[Job]: Copy every line of the data below word for word, and leave the pictures out of your copy.

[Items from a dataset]
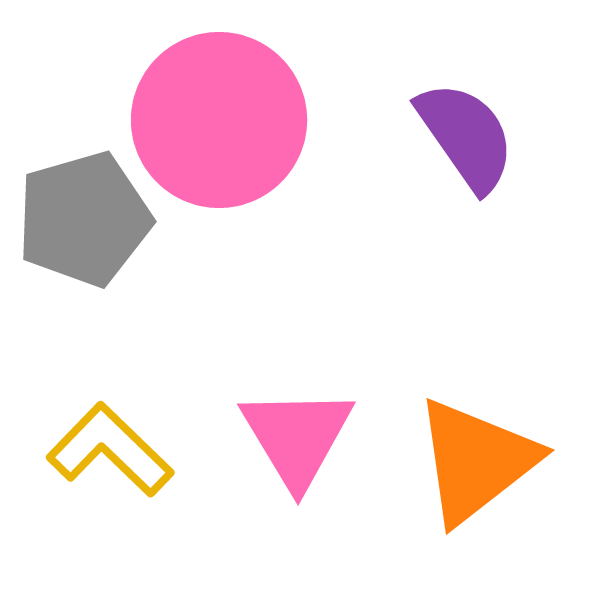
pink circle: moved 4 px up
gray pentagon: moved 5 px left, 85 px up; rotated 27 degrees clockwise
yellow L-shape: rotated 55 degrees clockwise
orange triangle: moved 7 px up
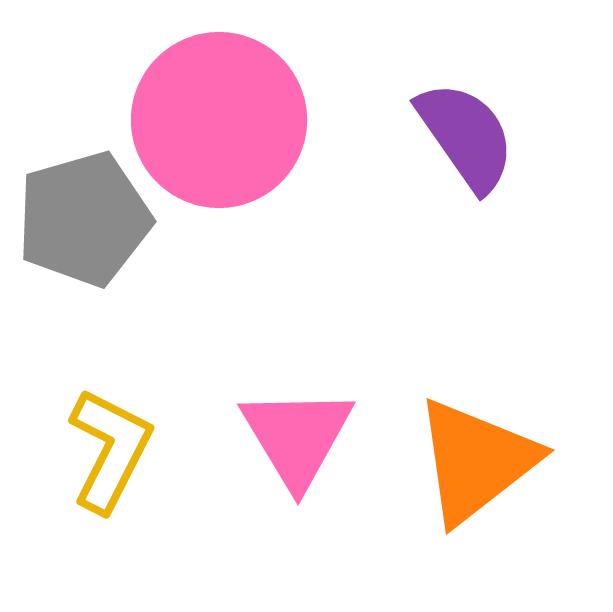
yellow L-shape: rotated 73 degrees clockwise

[Answer to the task]:
pink circle: moved 4 px up
gray pentagon: moved 5 px left, 85 px up; rotated 27 degrees clockwise
yellow L-shape: rotated 55 degrees clockwise
orange triangle: moved 7 px up
yellow L-shape: rotated 73 degrees clockwise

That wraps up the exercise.